Given data:
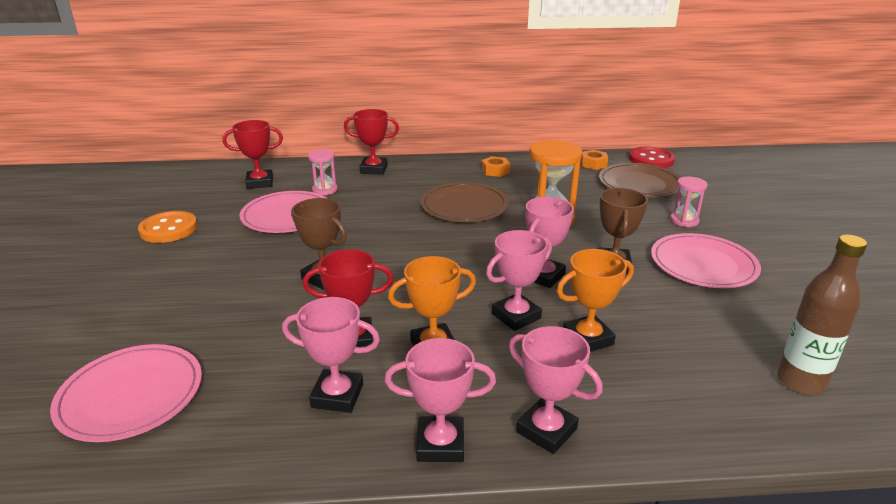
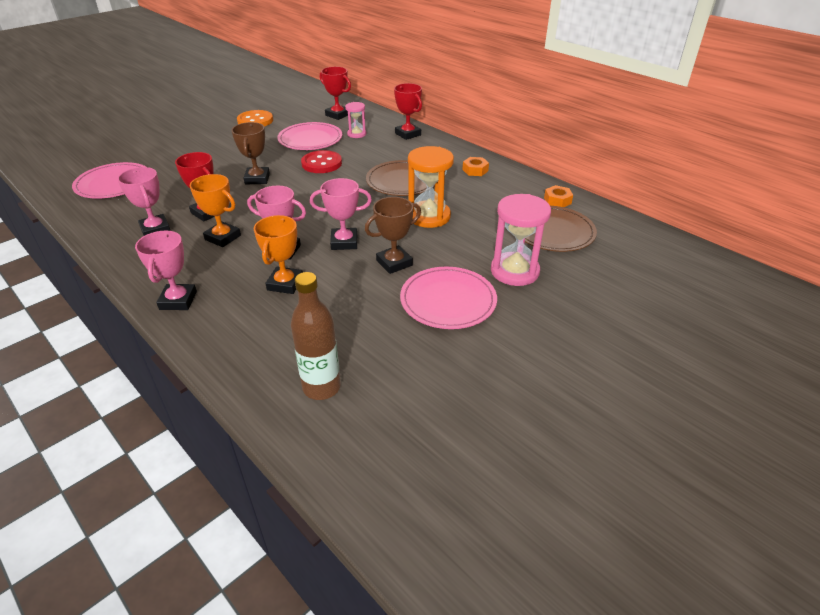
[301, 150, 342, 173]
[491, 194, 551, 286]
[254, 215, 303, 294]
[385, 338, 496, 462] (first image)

To do:
Drop the pictures and reproduce the rest of the data exactly.

Response for this exercise:
[301, 150, 342, 173]
[491, 194, 551, 286]
[254, 215, 303, 294]
[385, 338, 496, 462] (first image)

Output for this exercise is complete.